Using the listing below, set down exactly the lines starting at the line that contains "door: (446, 103) -> (67, 60), moved" and ending at the line that contains "door: (509, 202) -> (144, 17), swing flipped", both included, and no others.
:: EXERCISE DATA
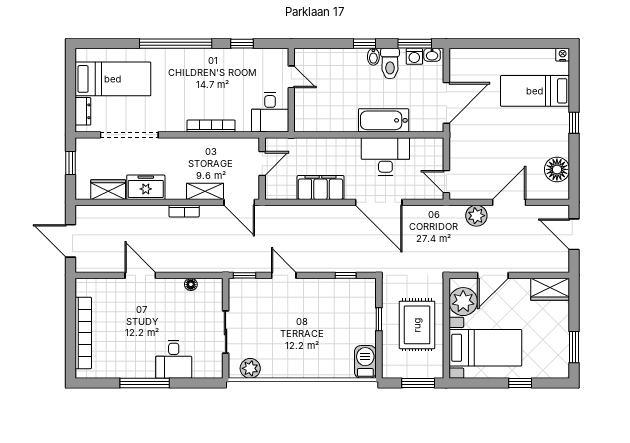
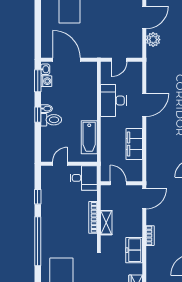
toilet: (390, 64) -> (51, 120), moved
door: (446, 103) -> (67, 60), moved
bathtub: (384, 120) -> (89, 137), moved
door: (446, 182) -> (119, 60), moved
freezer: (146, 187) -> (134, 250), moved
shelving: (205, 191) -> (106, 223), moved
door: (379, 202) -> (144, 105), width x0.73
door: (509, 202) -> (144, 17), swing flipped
::::
:: EXERCISE DATA
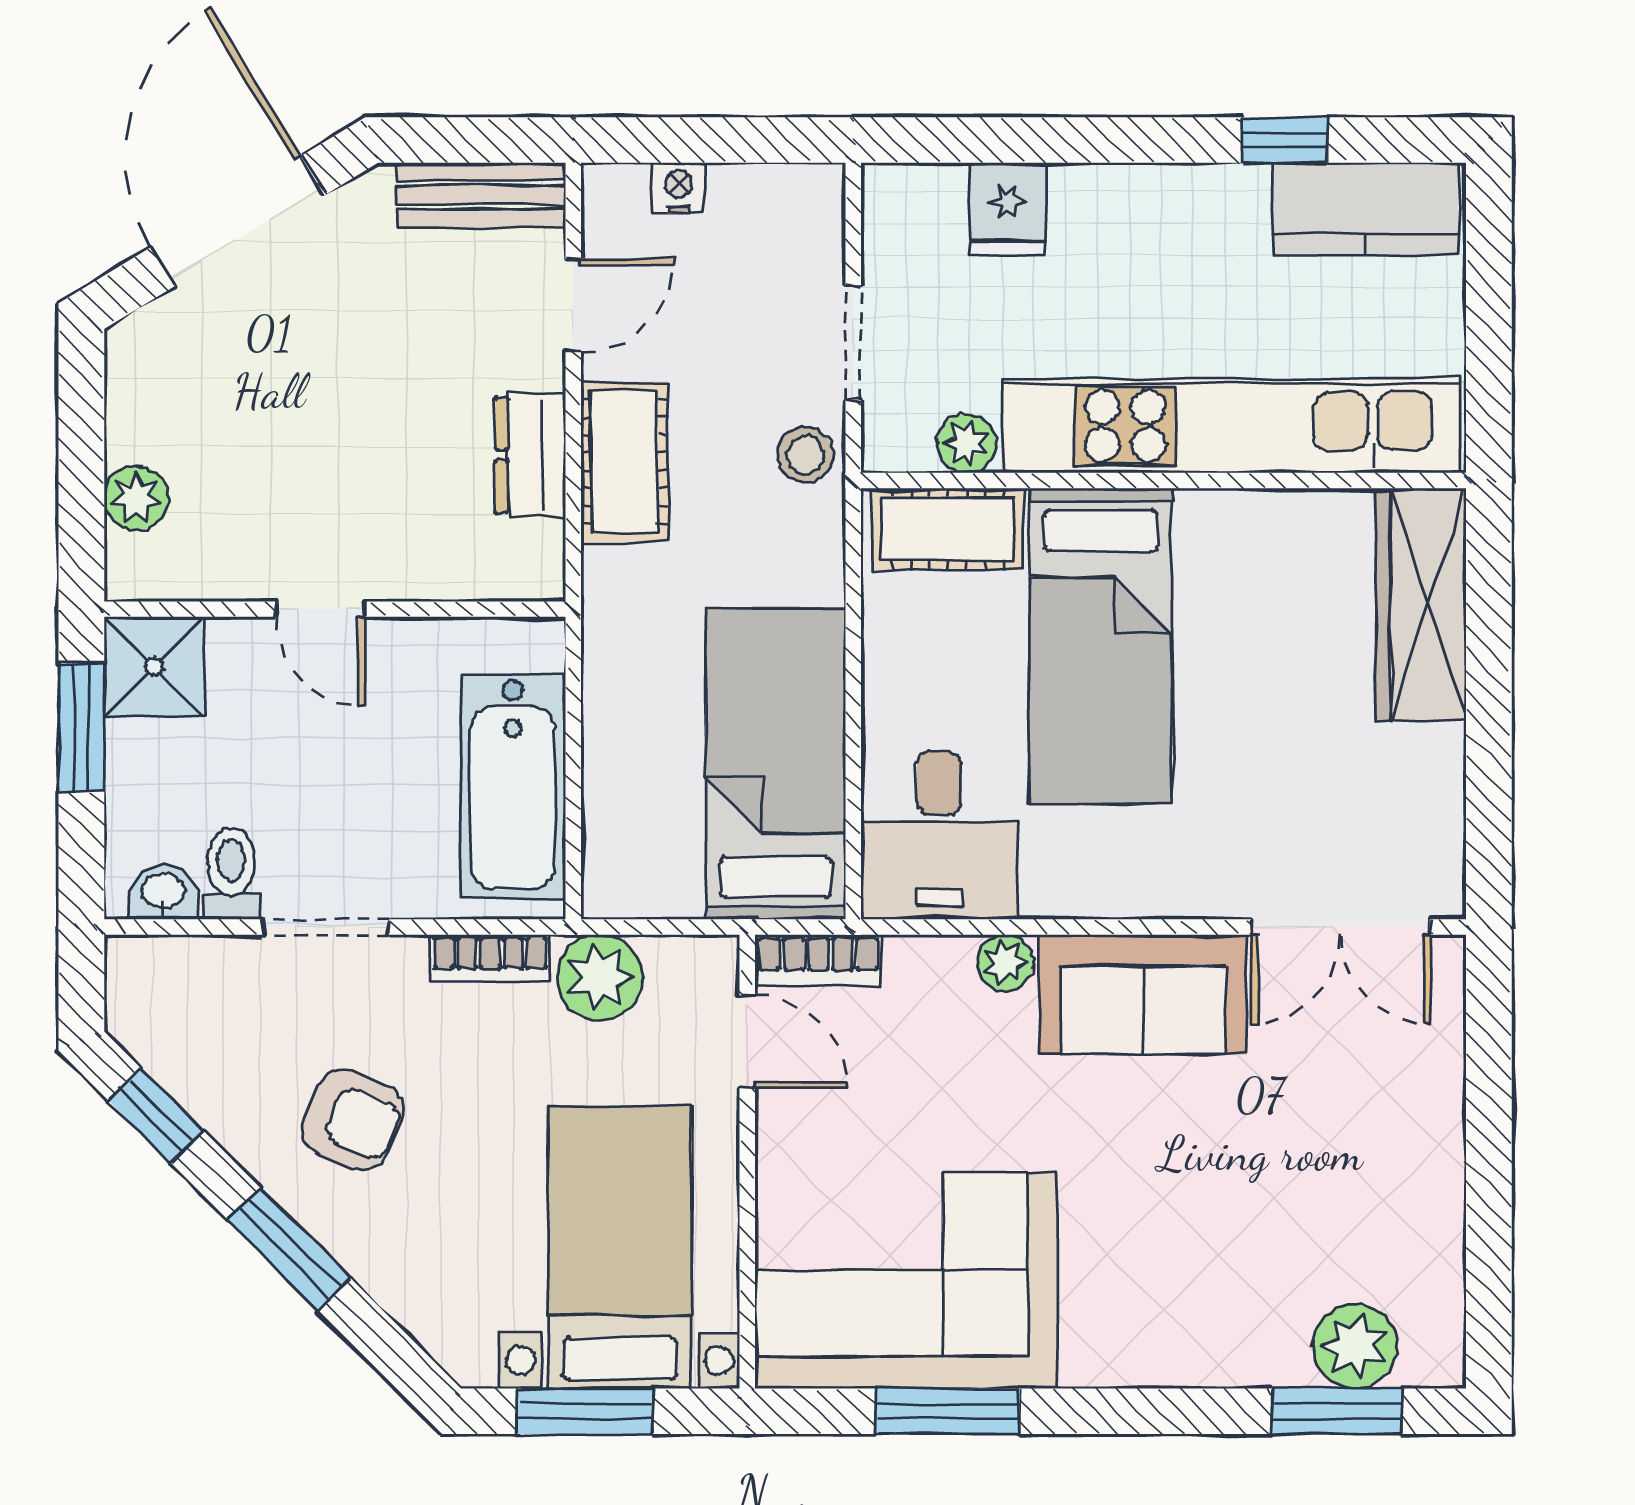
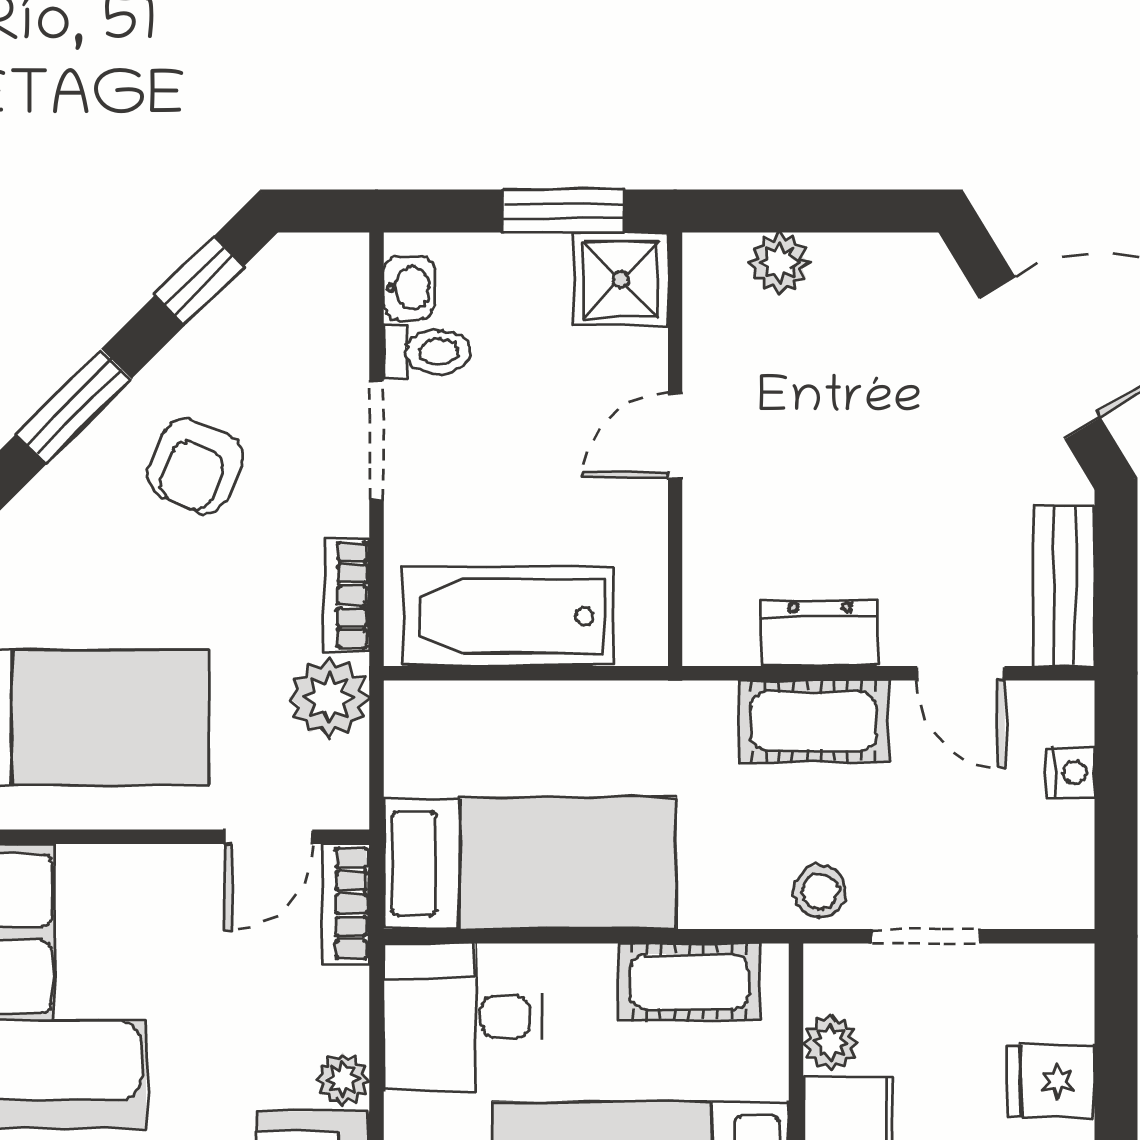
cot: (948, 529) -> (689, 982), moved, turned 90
::::
▶ _RESULT OF THE TASK_
door: (446, 103) -> (67, 60), moved
bathtub: (384, 120) -> (89, 137), moved
door: (446, 182) -> (119, 60), moved
freezer: (146, 187) -> (134, 250), moved
shelving: (205, 191) -> (106, 223), moved
door: (379, 202) -> (144, 105), width x0.73
door: (509, 202) -> (144, 17), swing flipped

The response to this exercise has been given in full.